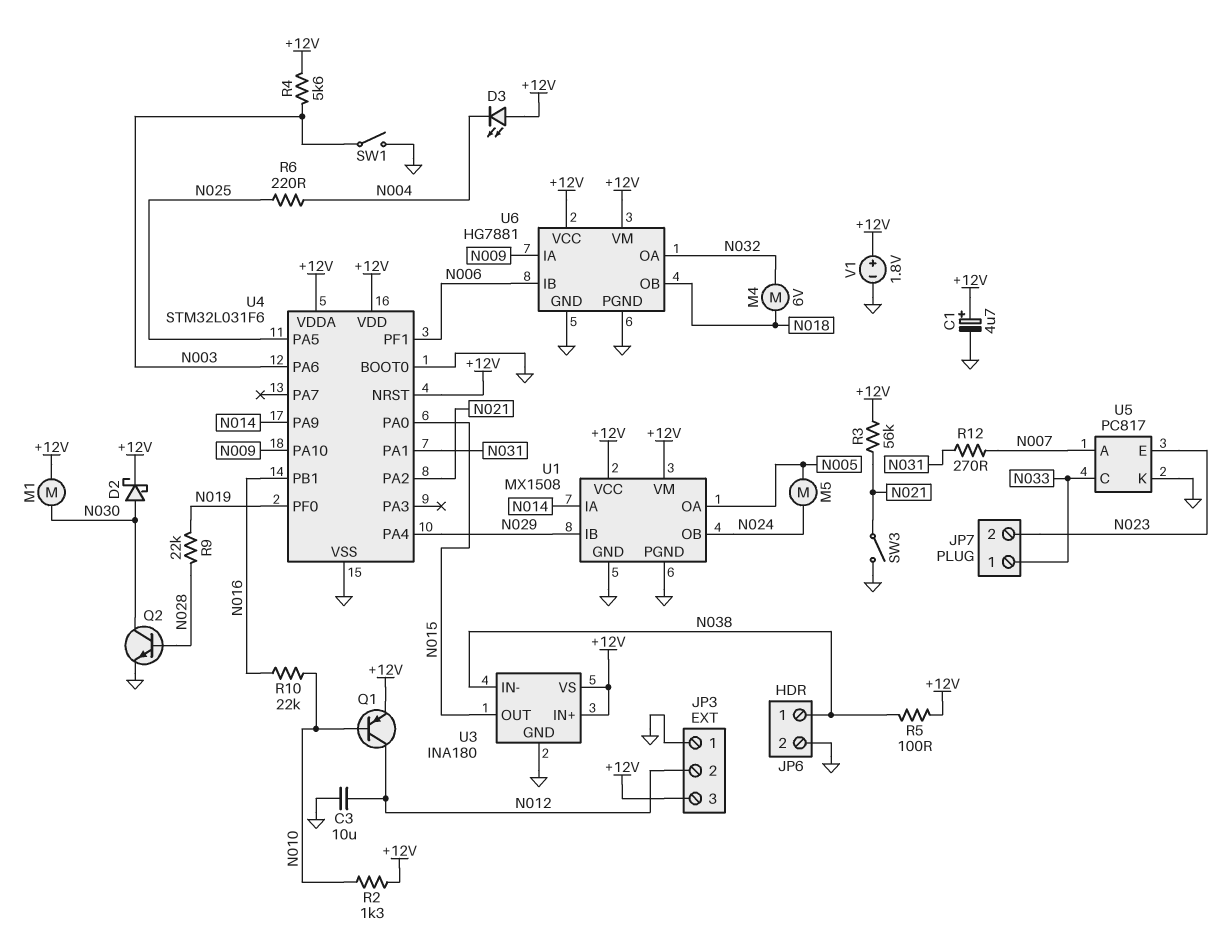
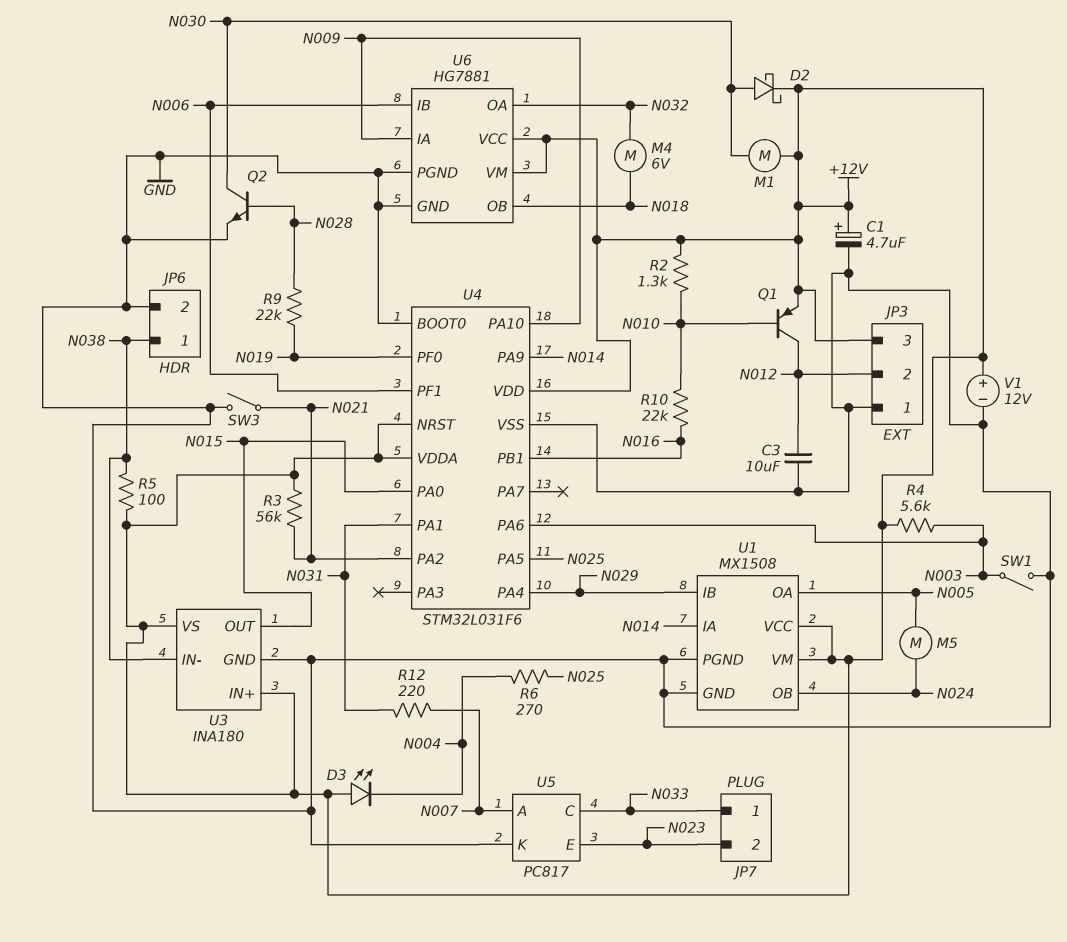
R6: 220 (N004, N025) -> 270 (N004, N025)
R12: 270 (N007, N031) -> 220 (N007, N031)
V1: 1.8V (plus +12V, minus GND) -> 12V (plus +12V, minus GND)

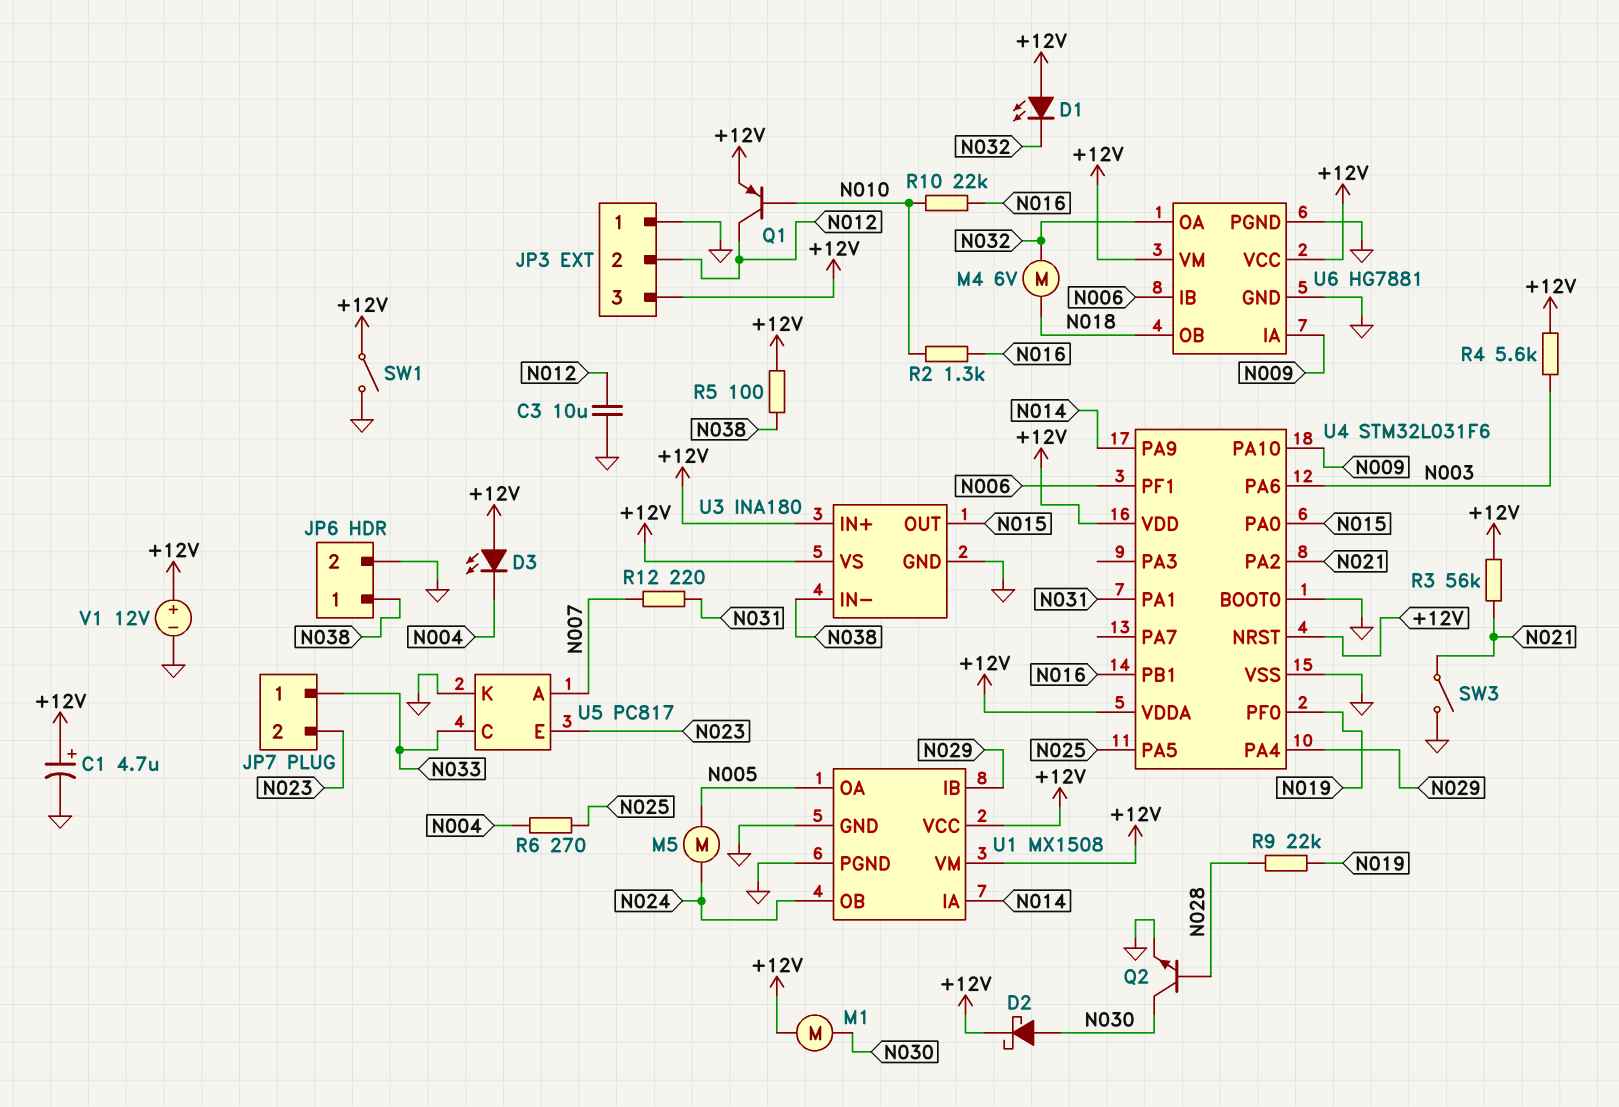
D1: none -> LED (A +12V, K N032)
R2: 1.3k (+12V, N010) -> 1.3k (N010, N016)
SW1: switch (GND, N003) -> switch (+12V, GND)

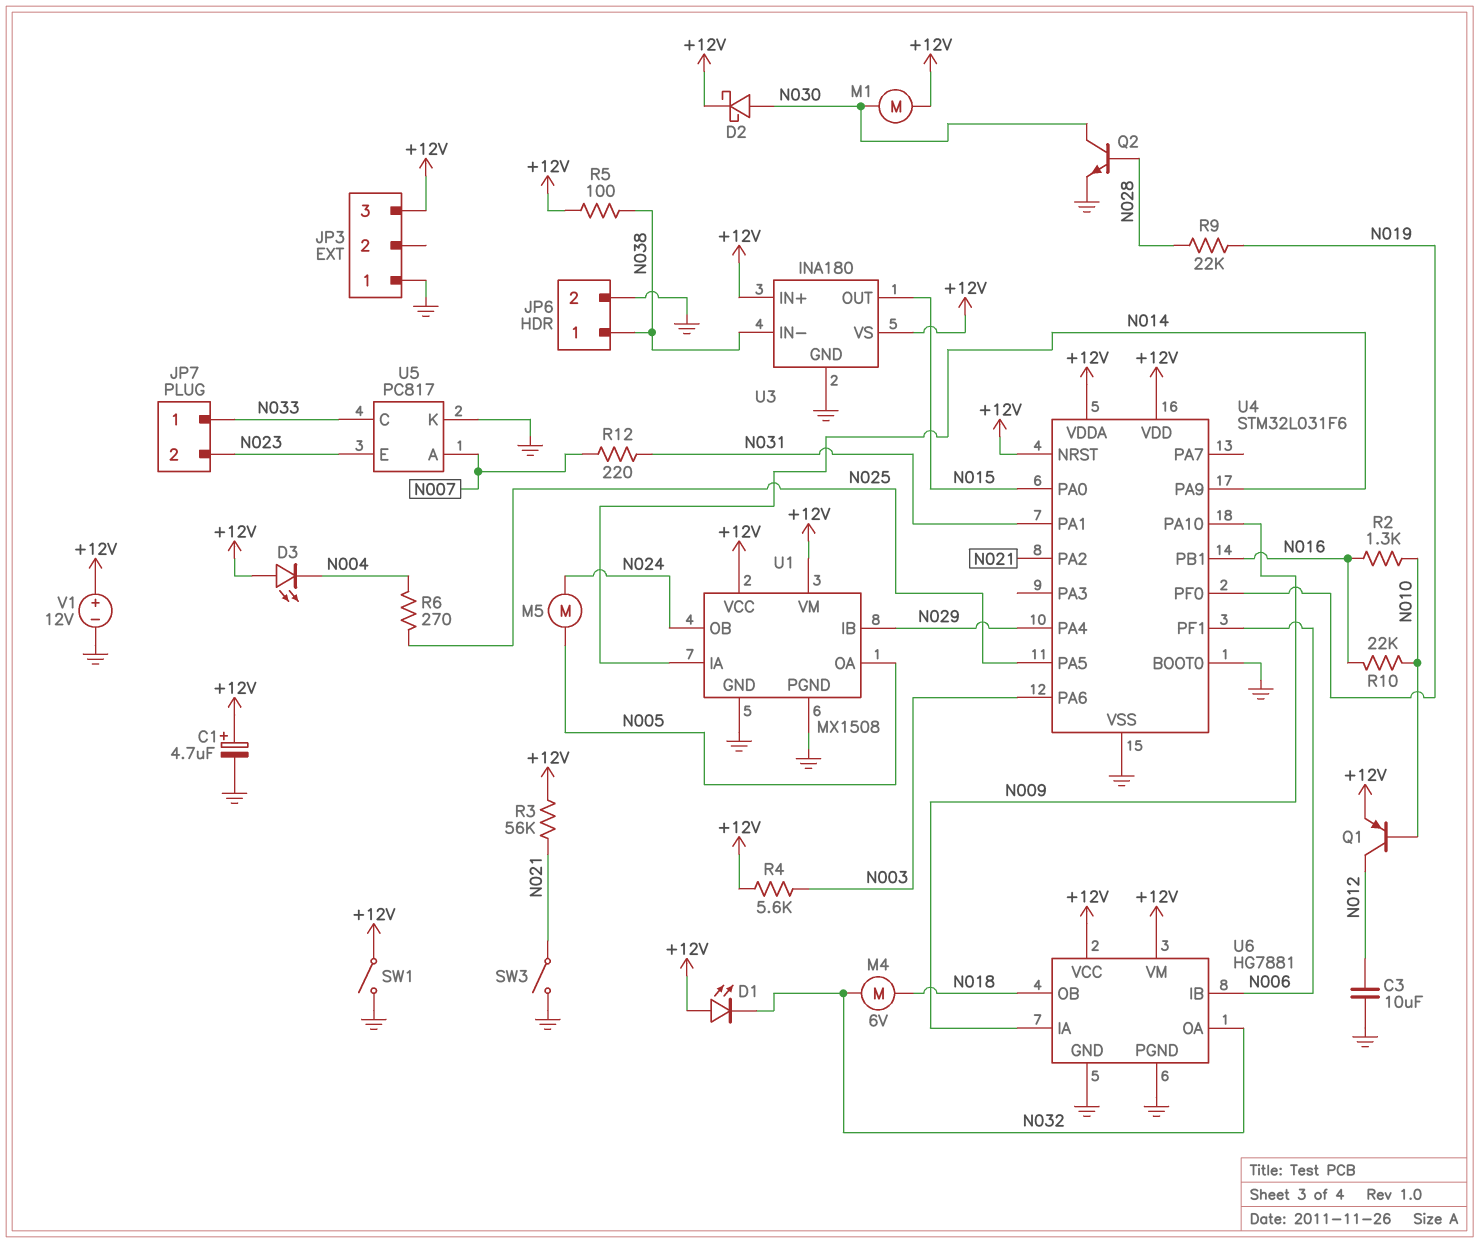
JP3 pin 2: N012 -> none

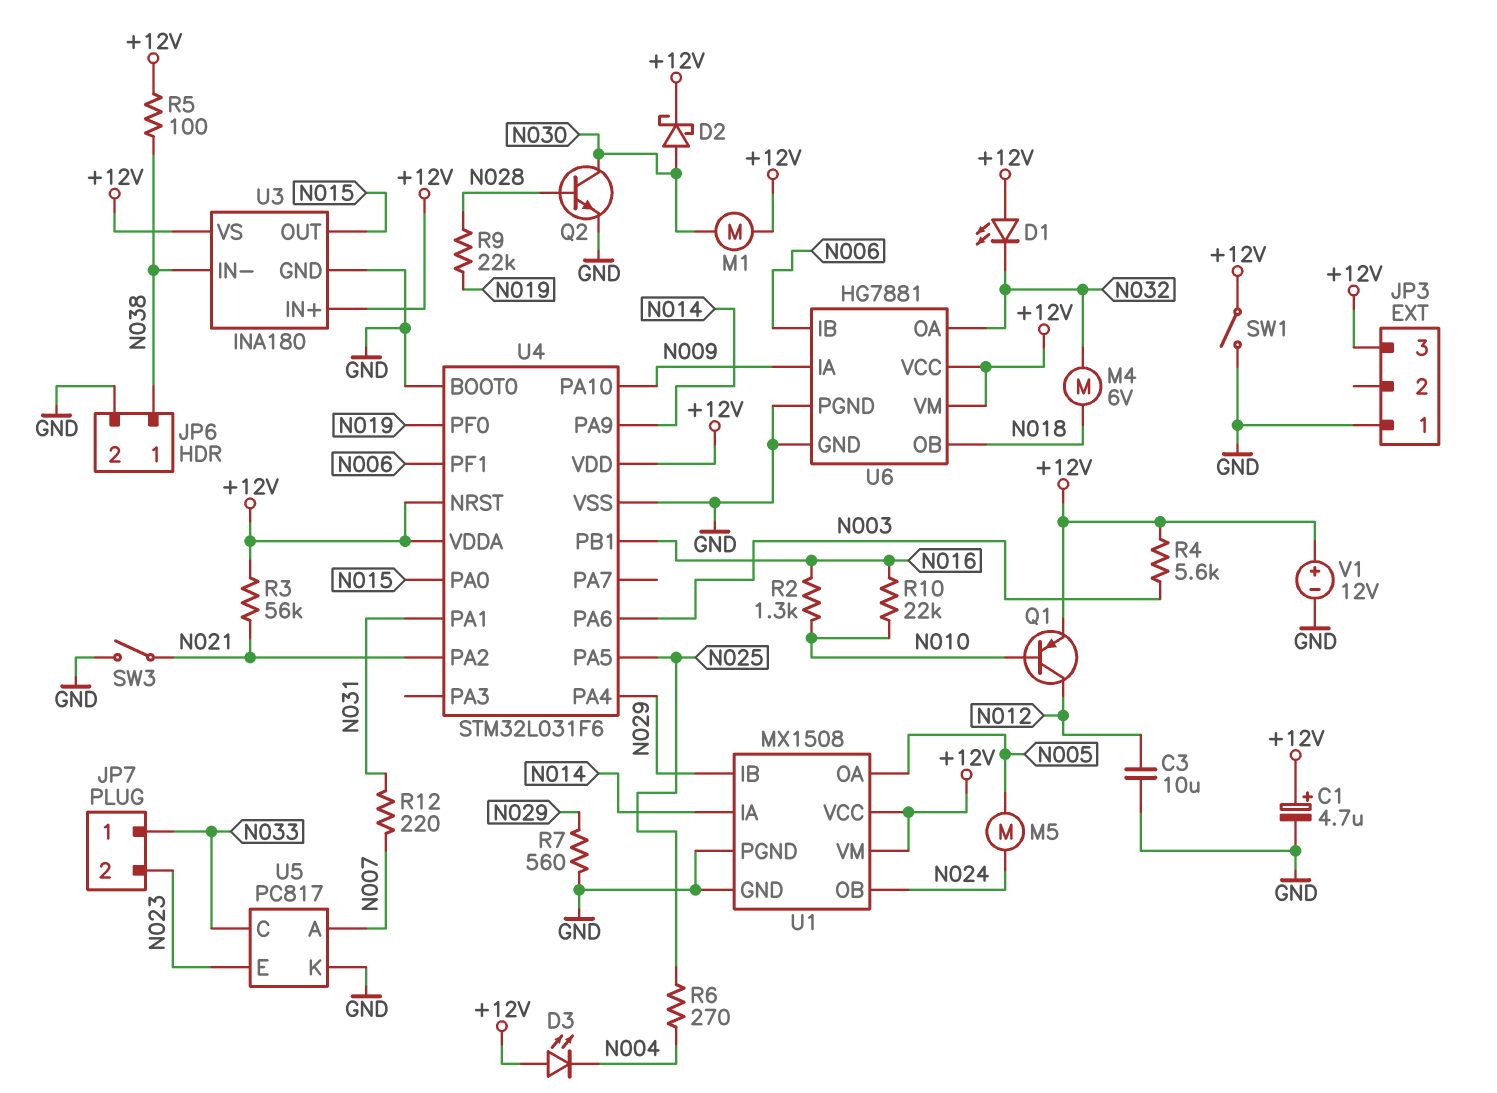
R7: none -> 560 (GND, N029)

▶ [Work to be completed] Without changing a single word, set down all of the material again and leave out its pictures.

▶ [Finished task]
R6: 220 (N004, N025) -> 270 (N004, N025)
R12: 270 (N007, N031) -> 220 (N007, N031)
V1: 1.8V (plus +12V, minus GND) -> 12V (plus +12V, minus GND)

D1: none -> LED (A +12V, K N032)
R2: 1.3k (+12V, N010) -> 1.3k (N010, N016)
SW1: switch (GND, N003) -> switch (+12V, GND)

JP3 pin 2: N012 -> none

R7: none -> 560 (GND, N029)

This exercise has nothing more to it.